Exercise >>
Take the entries below and give them back exactly. Leave out nothing.

Extracted records >>
·····

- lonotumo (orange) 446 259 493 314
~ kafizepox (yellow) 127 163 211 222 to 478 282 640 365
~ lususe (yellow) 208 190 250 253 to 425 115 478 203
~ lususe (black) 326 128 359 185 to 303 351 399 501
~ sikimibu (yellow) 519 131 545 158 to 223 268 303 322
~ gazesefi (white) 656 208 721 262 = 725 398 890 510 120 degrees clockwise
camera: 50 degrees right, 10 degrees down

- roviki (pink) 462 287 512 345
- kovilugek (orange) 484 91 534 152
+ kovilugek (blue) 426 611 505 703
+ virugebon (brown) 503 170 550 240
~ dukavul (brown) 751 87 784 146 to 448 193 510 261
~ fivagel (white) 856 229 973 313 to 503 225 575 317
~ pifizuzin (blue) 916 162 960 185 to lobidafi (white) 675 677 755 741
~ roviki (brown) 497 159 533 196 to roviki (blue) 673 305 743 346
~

·····

Solution to the problem >>
- lonotumo (orange) 446 259 493 314
~ kafizepox (yellow) 127 163 211 222 to 478 282 640 365
~ lususe (yellow) 208 190 250 253 to 425 115 478 203
~ lususe (black) 326 128 359 185 to 303 351 399 501
~ sikimibu (yellow) 519 131 545 158 to 223 268 303 322
~ gazesefi (white) 656 208 721 262 = 725 398 890 510 120 degrees clockwise
camera: 50 degrees right, 10 degrees down

- roviki (pink) 462 287 512 345
- kovilugek (orange) 484 91 534 152
+ kovilugek (blue) 426 611 505 703
+ virugebon (brown) 503 170 550 240
~ dukavul (brown) 751 87 784 146 to 448 193 510 261
~ fivagel (white) 856 229 973 313 to 503 225 575 317
~ pifizuzin (blue) 916 162 960 185 to lobidafi (white) 675 677 755 741
~ roviki (brown) 497 159 533 196 to roviki (blue) 673 305 743 346
~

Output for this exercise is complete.